Every record gets copied exactly, and no picture goes with it.

──────── The records ────────

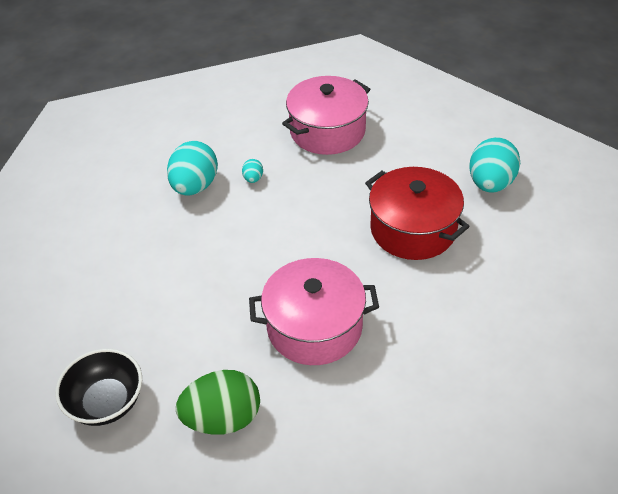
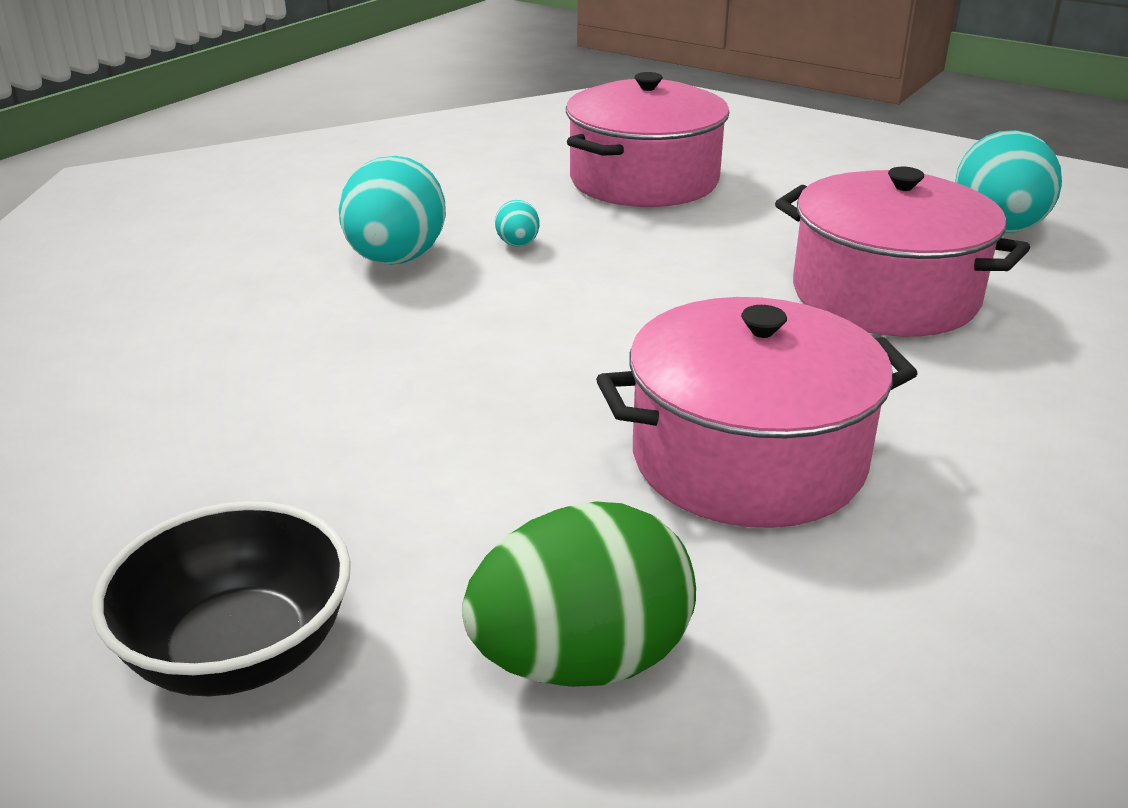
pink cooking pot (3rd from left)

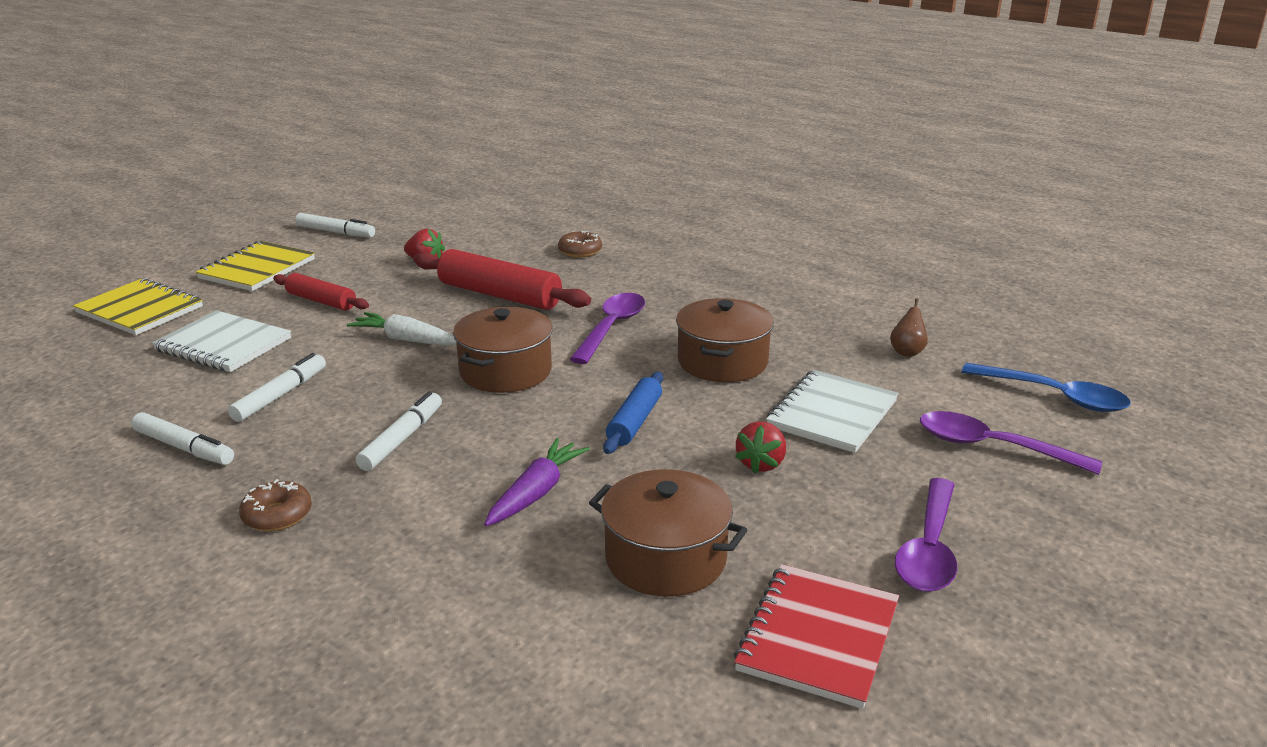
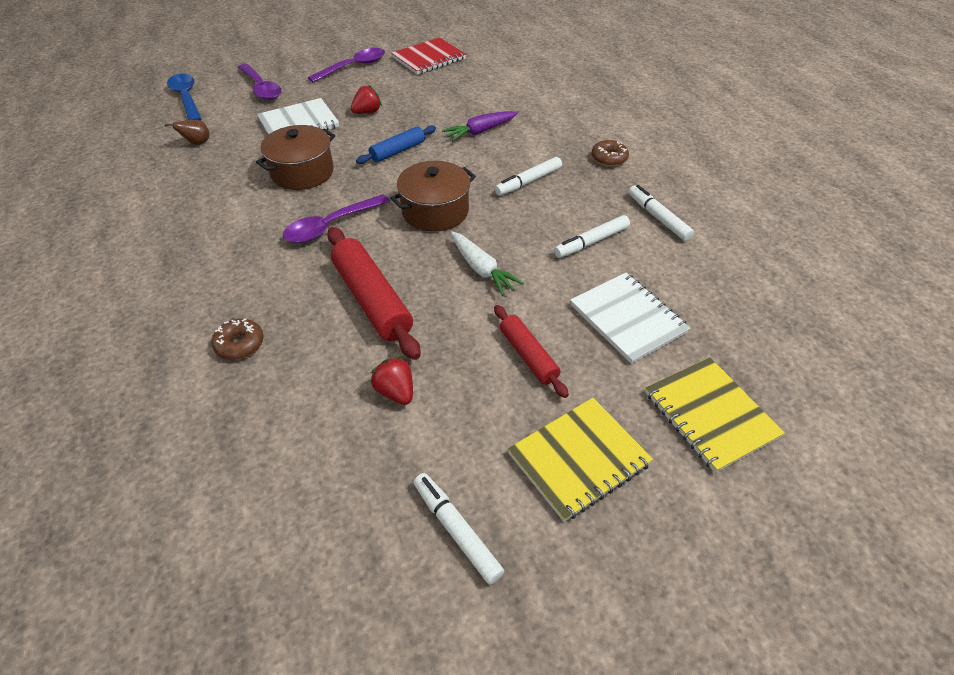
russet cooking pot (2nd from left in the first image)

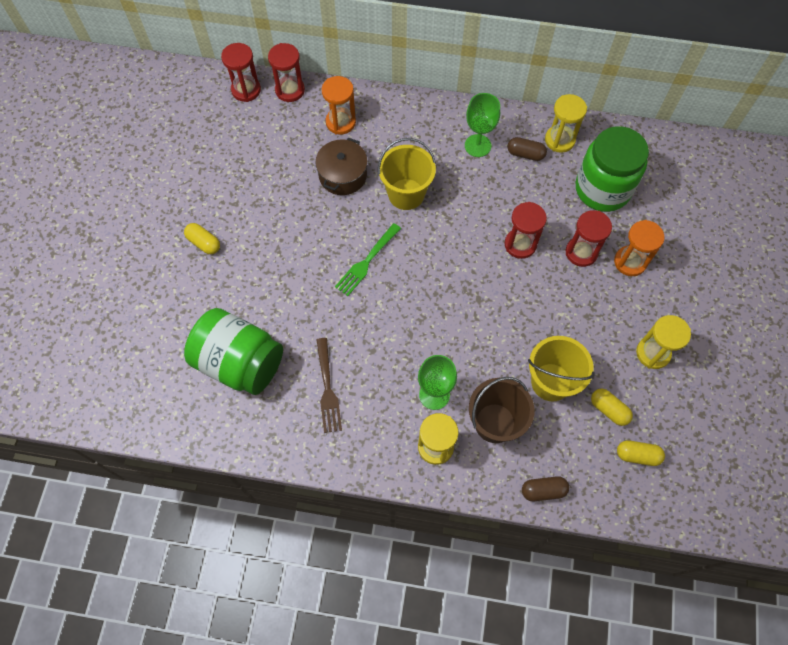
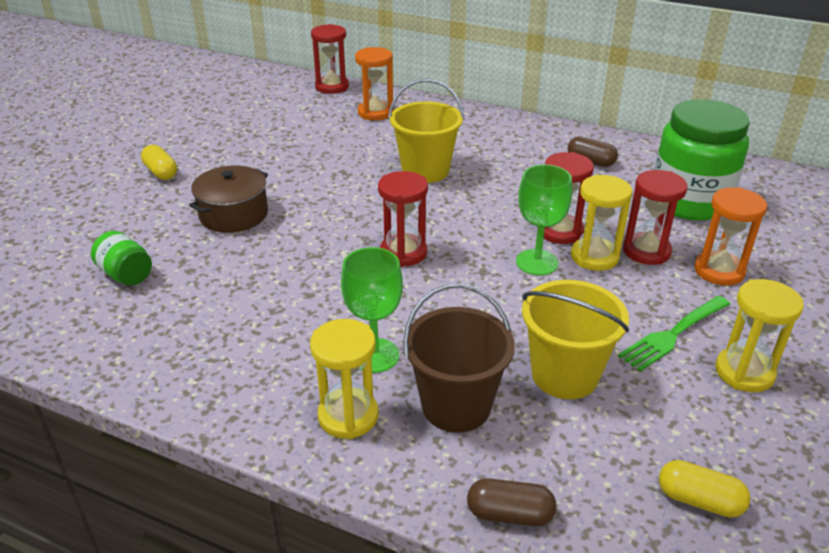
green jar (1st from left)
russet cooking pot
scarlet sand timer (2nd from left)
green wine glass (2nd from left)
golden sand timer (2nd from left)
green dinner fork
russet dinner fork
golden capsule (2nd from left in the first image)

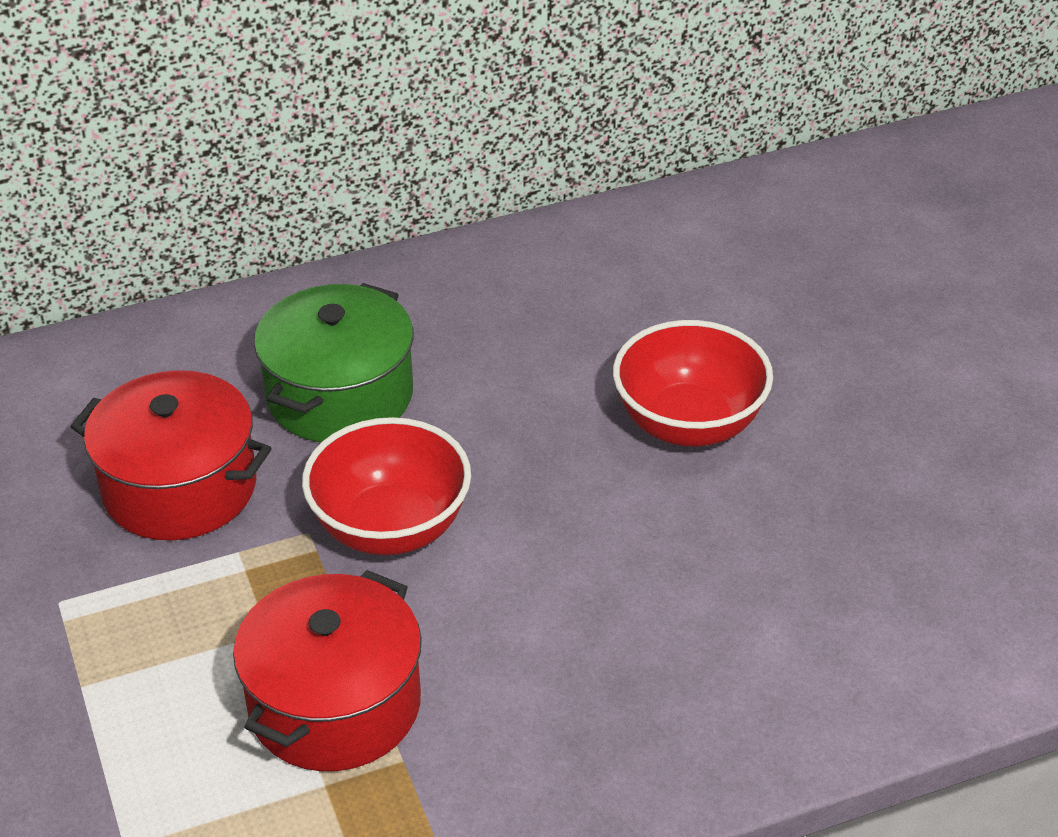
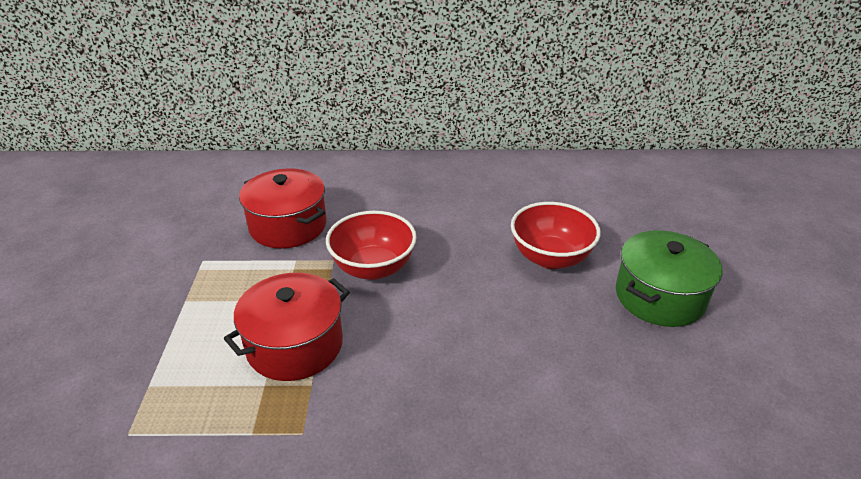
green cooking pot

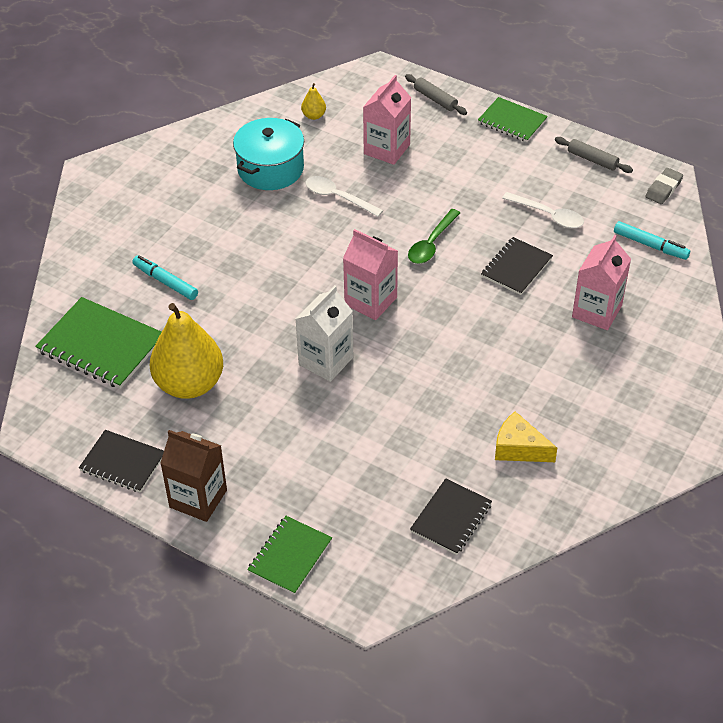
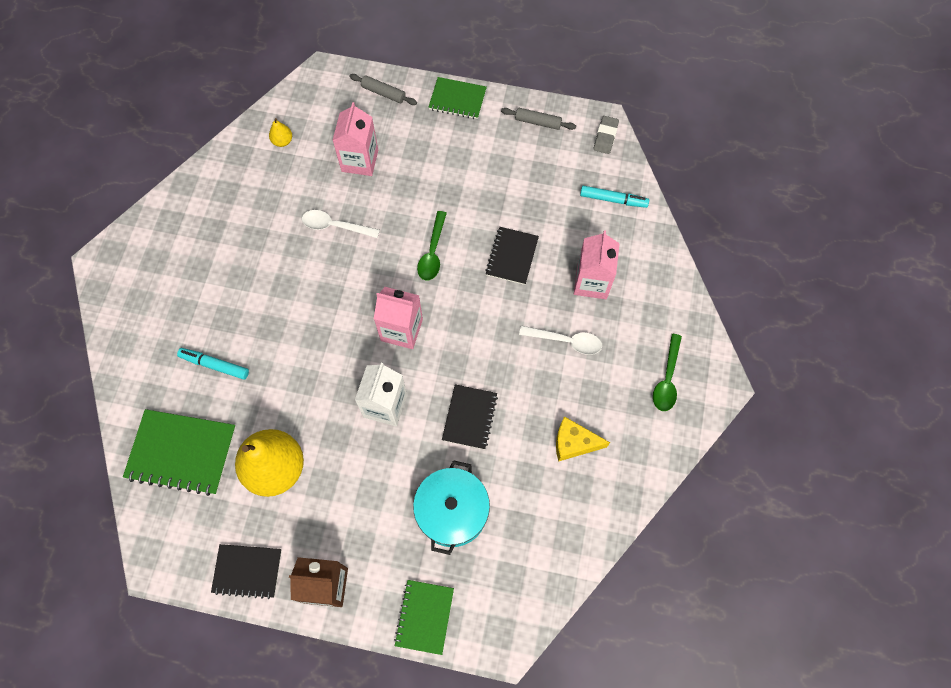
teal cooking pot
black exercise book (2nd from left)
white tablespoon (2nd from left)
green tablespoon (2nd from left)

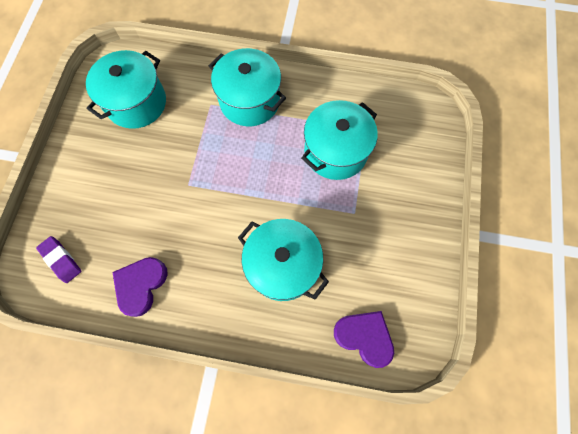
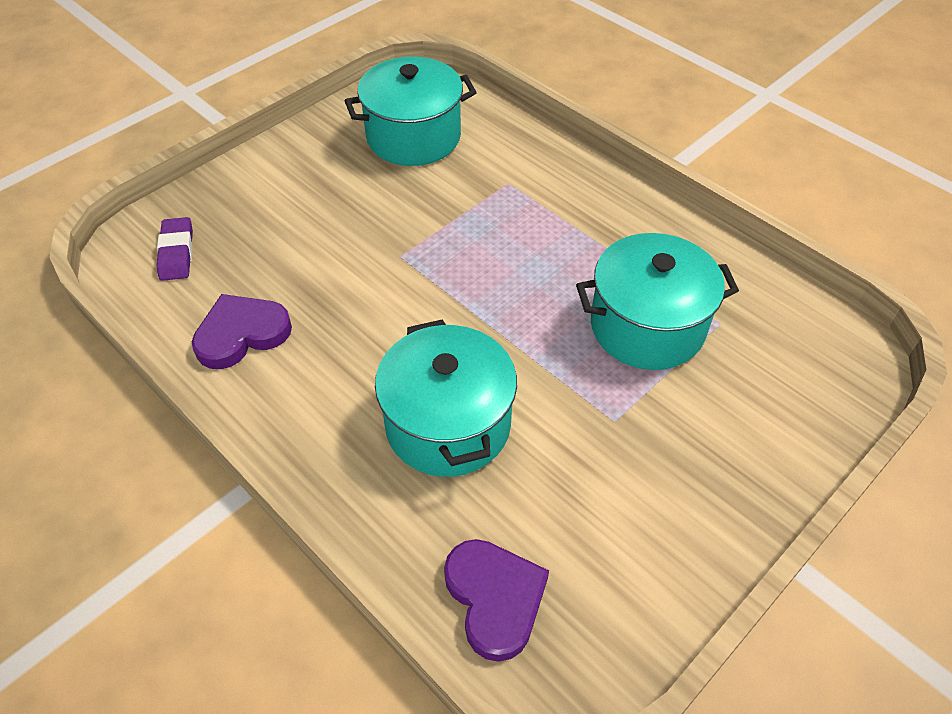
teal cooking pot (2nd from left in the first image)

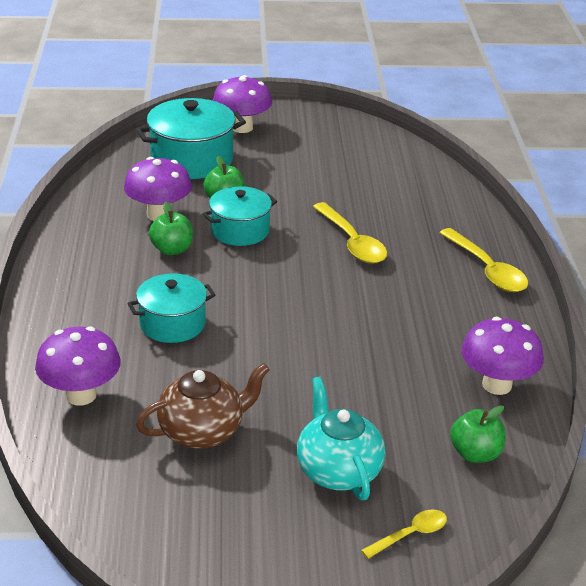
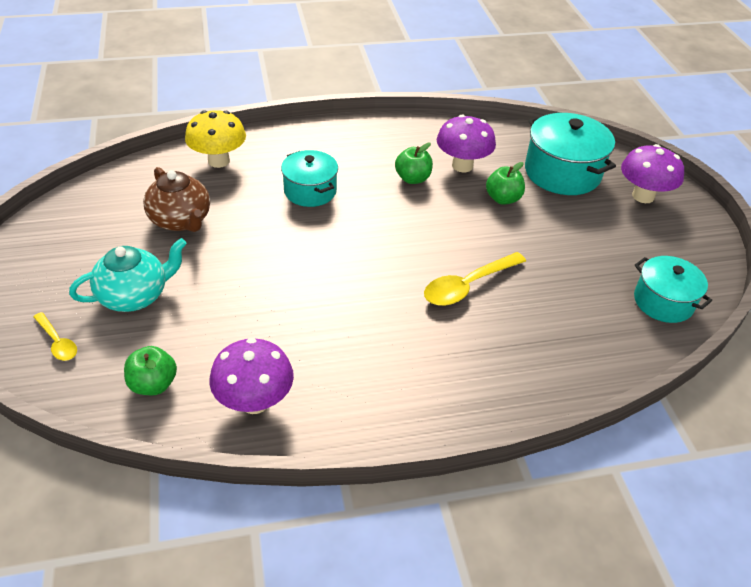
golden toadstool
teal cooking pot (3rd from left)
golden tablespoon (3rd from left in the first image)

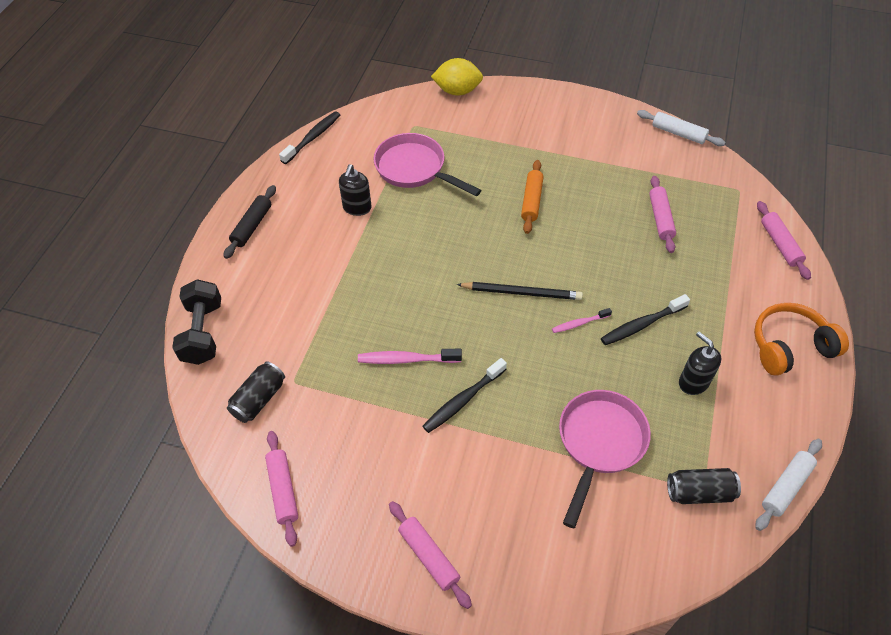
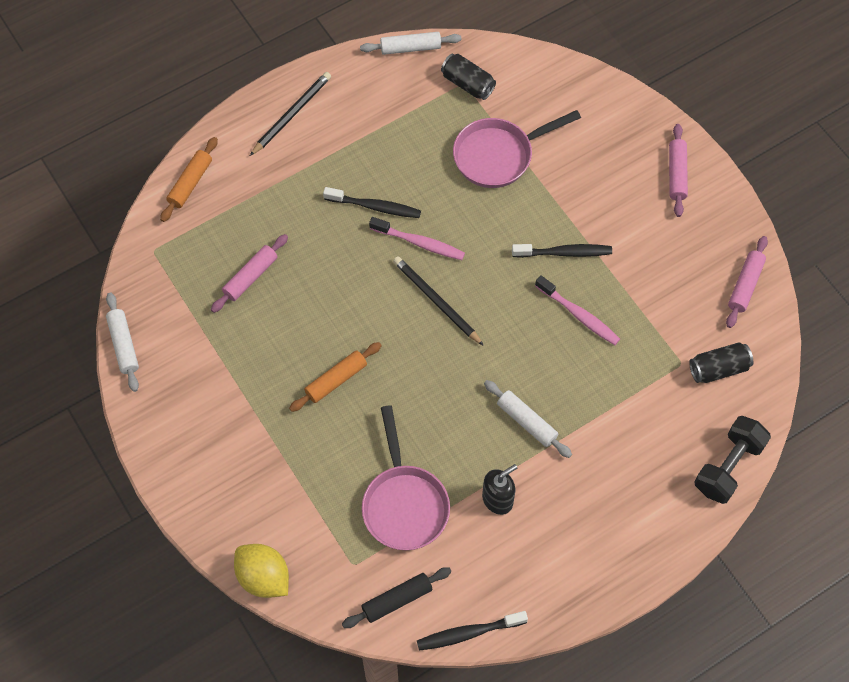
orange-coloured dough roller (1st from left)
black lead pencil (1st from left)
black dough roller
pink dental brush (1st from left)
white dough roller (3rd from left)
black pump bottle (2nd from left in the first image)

────────

> **Your solution**
pink cooking pot (3rd from left)

russet cooking pot (2nd from left in the first image)

green jar (1st from left)
russet cooking pot
scarlet sand timer (2nd from left)
green wine glass (2nd from left)
golden sand timer (2nd from left)
green dinner fork
russet dinner fork
golden capsule (2nd from left in the first image)

green cooking pot

teal cooking pot
black exercise book (2nd from left)
white tablespoon (2nd from left)
green tablespoon (2nd from left)

teal cooking pot (2nd from left in the first image)

golden toadstool
teal cooking pot (3rd from left)
golden tablespoon (3rd from left in the first image)

orange-coloured dough roller (1st from left)
black lead pencil (1st from left)
black dough roller
pink dental brush (1st from left)
white dough roller (3rd from left)
black pump bottle (2nd from left in the first image)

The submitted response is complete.